==== AVAILABLE DATA
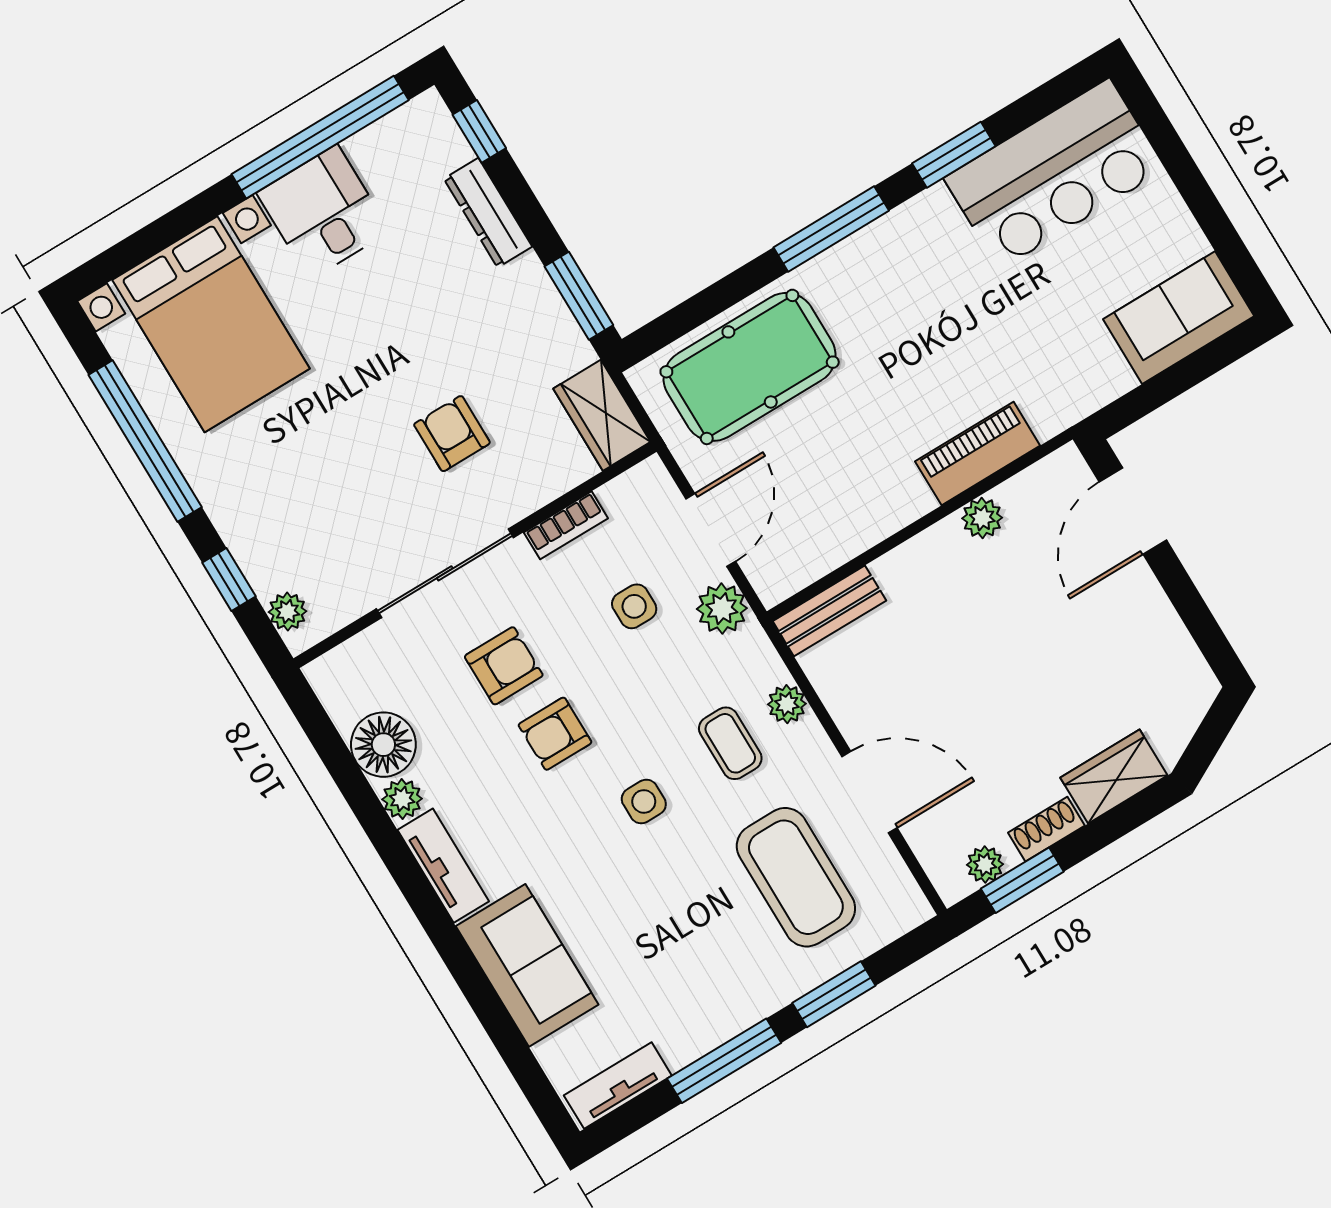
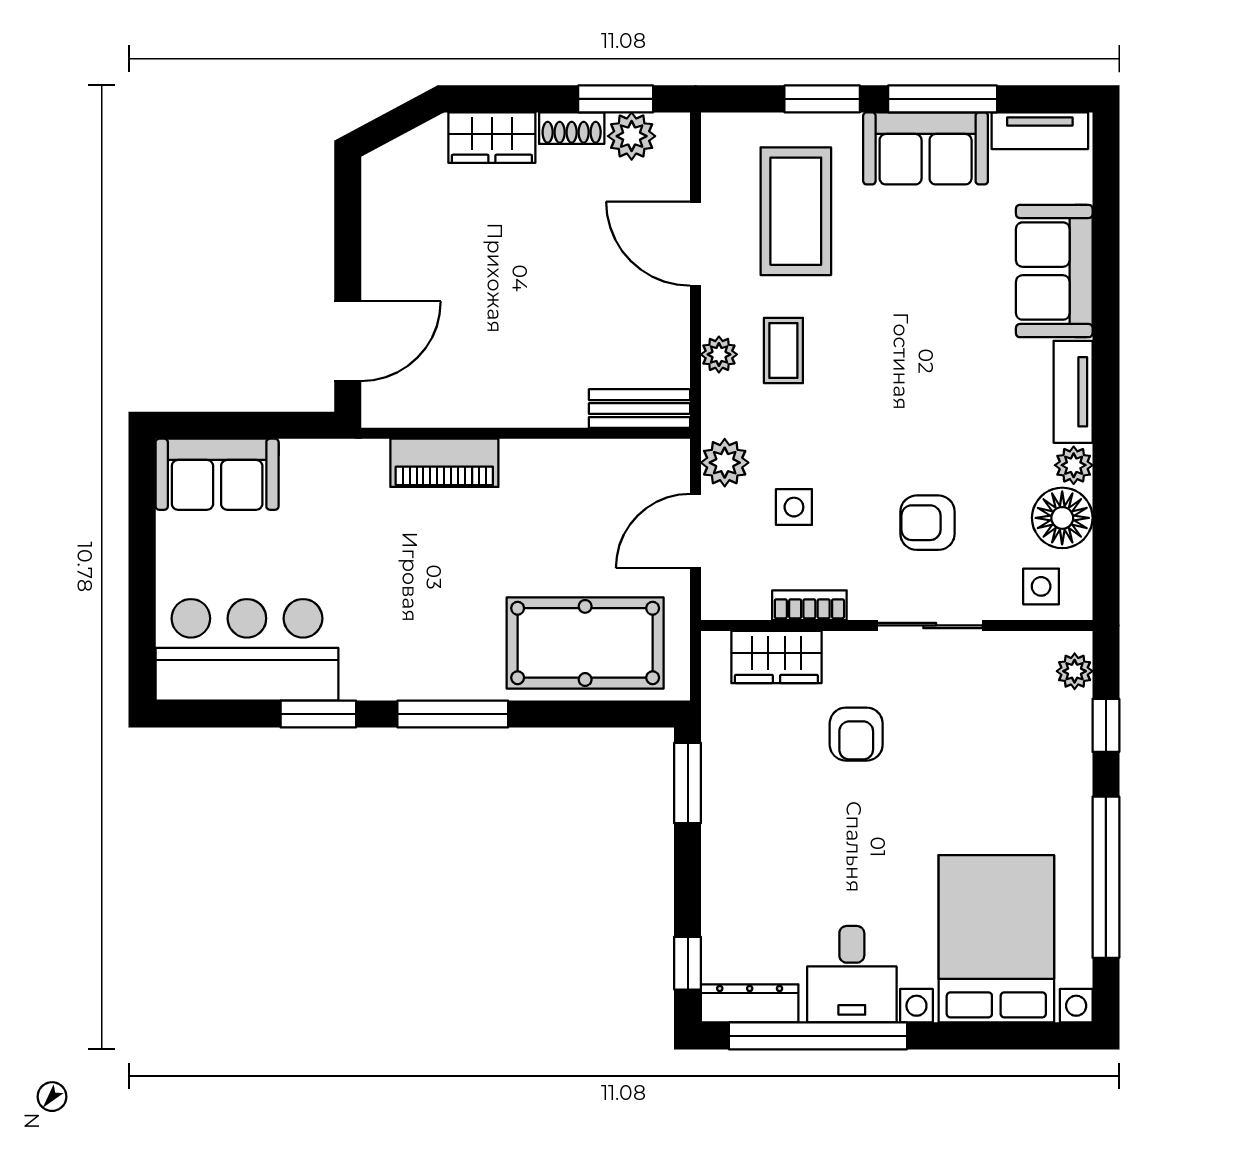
dresser: (488, 213) -> (750, 1003), moved, turned -90
wardrobe: (602, 415) -> (776, 657), moved, turned 90
plant: (982, 518) -> (472, 409), removed
sliding door: (445, 573) -> (930, 625), width x0.73
armchair: (555, 734) -> (919, 443), removed
side table: (644, 802) -> (1041, 586), moved
plant: (985, 865) -> (632, 136), width x1.38, depth x1.38
sofa: (712, 1006) -> (926, 148), added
========
Please print the listing above again word for word, without its pictures.

_RESPONSE TO THIS TASK_.
dresser: (488, 213) -> (750, 1003), moved, turned -90
wardrobe: (602, 415) -> (776, 657), moved, turned 90
plant: (982, 518) -> (472, 409), removed
sliding door: (445, 573) -> (930, 625), width x0.73
armchair: (555, 734) -> (919, 443), removed
side table: (644, 802) -> (1041, 586), moved
plant: (985, 865) -> (632, 136), width x1.38, depth x1.38
sofa: (712, 1006) -> (926, 148), added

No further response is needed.